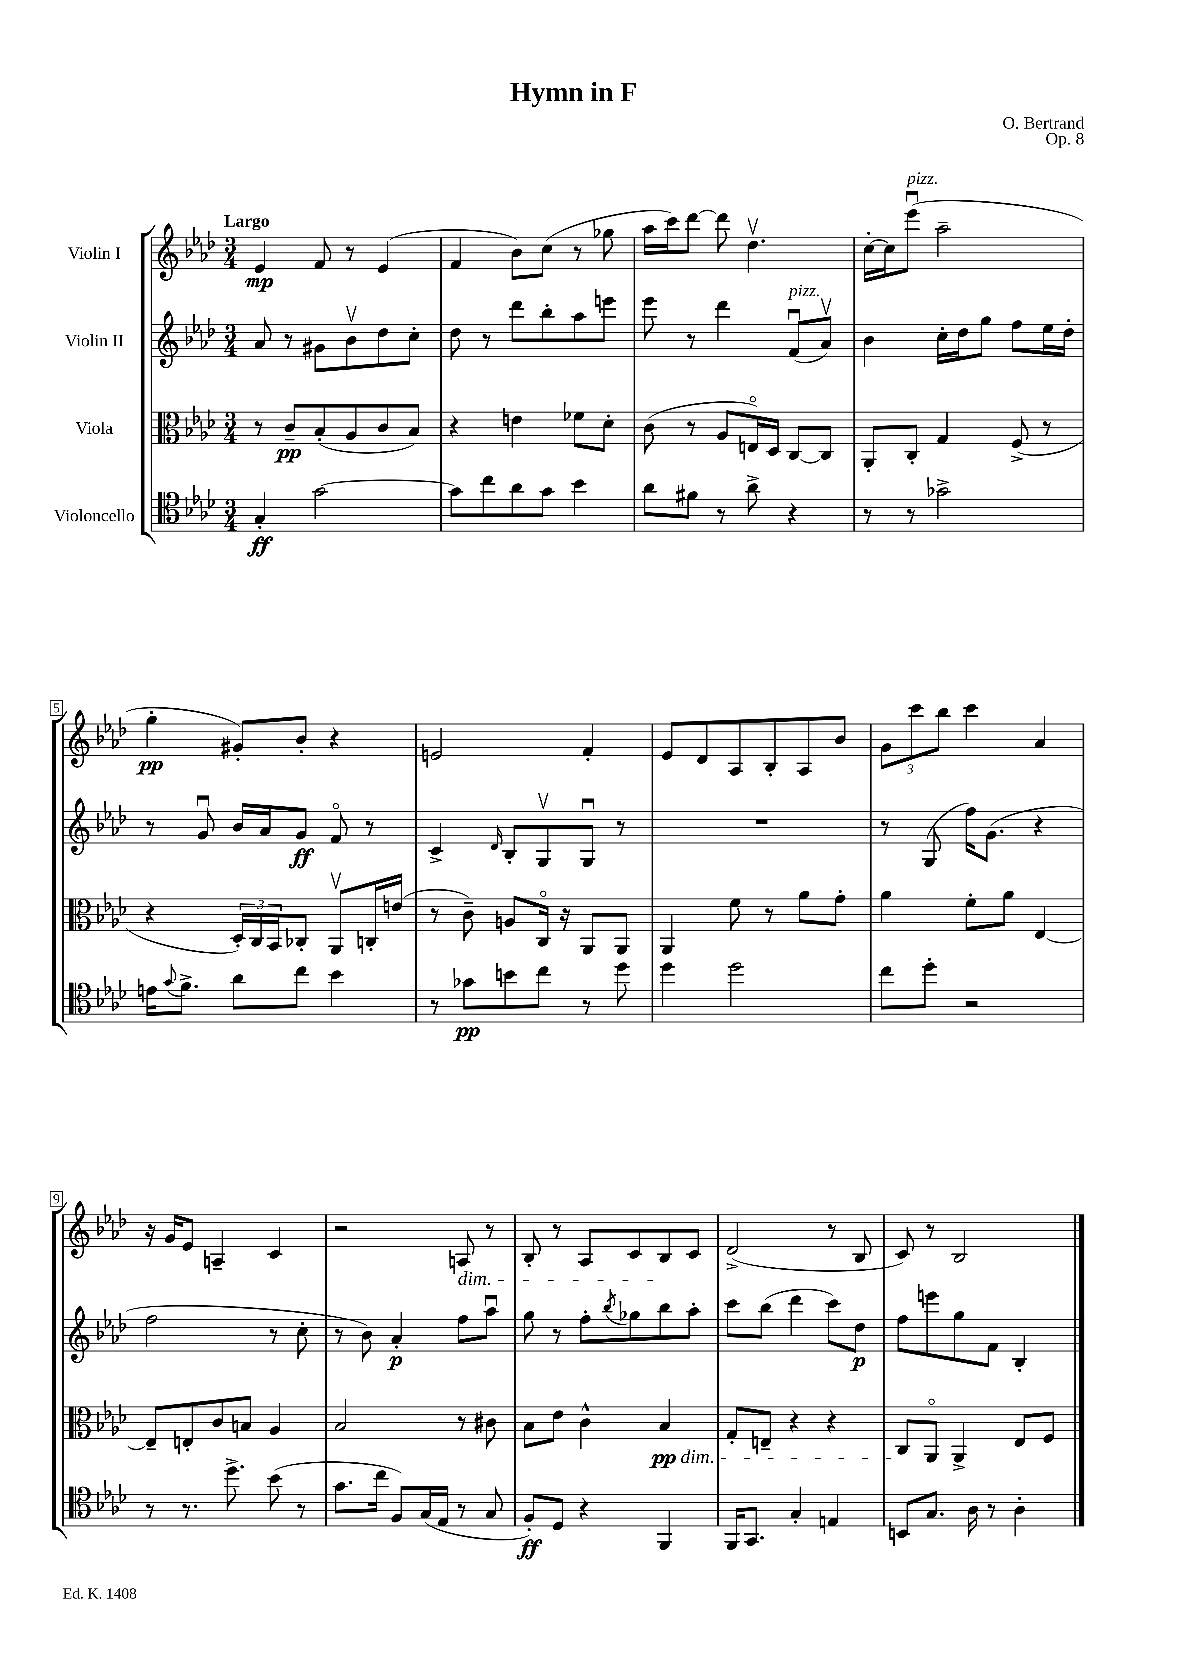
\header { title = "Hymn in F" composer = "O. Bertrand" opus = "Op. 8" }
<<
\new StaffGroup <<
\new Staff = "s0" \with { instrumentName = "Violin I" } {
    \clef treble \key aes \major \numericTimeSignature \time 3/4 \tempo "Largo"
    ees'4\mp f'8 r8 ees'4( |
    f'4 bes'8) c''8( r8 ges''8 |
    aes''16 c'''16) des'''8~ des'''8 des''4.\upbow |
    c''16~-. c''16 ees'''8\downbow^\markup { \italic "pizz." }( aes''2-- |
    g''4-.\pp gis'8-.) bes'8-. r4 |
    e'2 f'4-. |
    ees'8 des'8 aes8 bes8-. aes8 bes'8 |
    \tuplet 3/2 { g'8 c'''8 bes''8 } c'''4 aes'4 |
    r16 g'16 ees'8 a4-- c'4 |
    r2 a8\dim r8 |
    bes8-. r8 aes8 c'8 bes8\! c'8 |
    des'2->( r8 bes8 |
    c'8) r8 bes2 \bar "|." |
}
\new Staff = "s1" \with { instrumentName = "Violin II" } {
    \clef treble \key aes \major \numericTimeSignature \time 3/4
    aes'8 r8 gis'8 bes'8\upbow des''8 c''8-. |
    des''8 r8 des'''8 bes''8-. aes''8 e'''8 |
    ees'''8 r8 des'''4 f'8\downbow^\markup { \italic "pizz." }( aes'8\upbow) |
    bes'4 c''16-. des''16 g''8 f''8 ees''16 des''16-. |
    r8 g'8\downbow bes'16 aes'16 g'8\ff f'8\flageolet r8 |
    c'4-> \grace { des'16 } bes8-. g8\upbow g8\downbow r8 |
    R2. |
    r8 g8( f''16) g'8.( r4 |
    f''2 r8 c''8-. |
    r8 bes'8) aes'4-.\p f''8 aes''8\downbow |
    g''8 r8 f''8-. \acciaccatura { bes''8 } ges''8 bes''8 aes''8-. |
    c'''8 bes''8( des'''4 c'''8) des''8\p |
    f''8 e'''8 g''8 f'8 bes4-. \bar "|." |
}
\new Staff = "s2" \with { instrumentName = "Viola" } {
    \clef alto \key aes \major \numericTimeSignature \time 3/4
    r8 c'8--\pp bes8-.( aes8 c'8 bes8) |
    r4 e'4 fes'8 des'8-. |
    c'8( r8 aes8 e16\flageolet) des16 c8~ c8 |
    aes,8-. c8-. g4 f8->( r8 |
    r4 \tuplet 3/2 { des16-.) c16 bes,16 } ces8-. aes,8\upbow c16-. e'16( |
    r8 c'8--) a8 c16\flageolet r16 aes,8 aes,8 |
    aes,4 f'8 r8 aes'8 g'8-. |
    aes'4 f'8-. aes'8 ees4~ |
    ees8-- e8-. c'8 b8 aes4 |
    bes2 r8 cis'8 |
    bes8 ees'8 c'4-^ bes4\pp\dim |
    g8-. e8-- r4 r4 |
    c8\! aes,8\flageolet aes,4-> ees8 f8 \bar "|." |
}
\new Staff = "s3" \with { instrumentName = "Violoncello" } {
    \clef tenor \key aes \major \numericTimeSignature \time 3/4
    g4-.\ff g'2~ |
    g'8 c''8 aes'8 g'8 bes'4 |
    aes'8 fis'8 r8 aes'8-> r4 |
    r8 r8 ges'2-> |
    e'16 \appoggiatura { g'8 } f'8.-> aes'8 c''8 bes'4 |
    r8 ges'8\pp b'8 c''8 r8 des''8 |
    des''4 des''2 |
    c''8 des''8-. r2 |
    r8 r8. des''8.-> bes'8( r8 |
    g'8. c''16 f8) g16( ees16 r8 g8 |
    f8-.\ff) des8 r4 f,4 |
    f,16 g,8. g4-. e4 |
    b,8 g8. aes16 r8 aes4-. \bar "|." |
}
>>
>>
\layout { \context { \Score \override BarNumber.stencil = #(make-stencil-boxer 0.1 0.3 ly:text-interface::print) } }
******************************
* **Exercise objective**:
Reproduce everything from the beginning of the rows down to the line containing "r8 g8( f''16) g'8.( r4 |", inclusive, leaving out the pictures.

* **Solution to the exercise**:
\header { title = "Hymn in F" composer = "O. Bertrand" opus = "Op. 8" }
<<
\new StaffGroup <<
\new Staff = "s0" \with { instrumentName = "Violin I" } {
    \clef treble \key aes \major \numericTimeSignature \time 3/4 \tempo "Largo"
    ees'4\mp f'8 r8 ees'4( |
    f'4 bes'8) c''8( r8 ges''8 |
    aes''16 c'''16) des'''8~ des'''8 des''4.\upbow |
    c''16~-. c''16 ees'''8\downbow^\markup { \italic "pizz." }( aes''2-- |
    g''4-.\pp gis'8-.) bes'8-. r4 |
    e'2 f'4-. |
    ees'8 des'8 aes8 bes8-. aes8 bes'8 |
    \tuplet 3/2 { g'8 c'''8 bes''8 } c'''4 aes'4 |
    r16 g'16 ees'8 a4-- c'4 |
    r2 a8\dim r8 |
    bes8-. r8 aes8 c'8 bes8\! c'8 |
    des'2->( r8 bes8 |
    c'8) r8 bes2 \bar "|." |
}
\new Staff = "s1" \with { instrumentName = "Violin II" } {
    \clef treble \key aes \major \numericTimeSignature \time 3/4
    aes'8 r8 gis'8 bes'8\upbow des''8 c''8-. |
    des''8 r8 des'''8 bes''8-. aes''8 e'''8 |
    ees'''8 r8 des'''4 f'8\downbow^\markup { \italic "pizz." }( aes'8\upbow) |
    bes'4 c''16-. des''16 g''8 f''8 ees''16 des''16-. |
    r8 g'8\downbow bes'16 aes'16 g'8\ff f'8\flageolet r8 |
    c'4-> \grace { des'16 } bes8-. g8\upbow g8\downbow r8 |
    R2. |
    r8 g8( f''16) g'8.( r4 |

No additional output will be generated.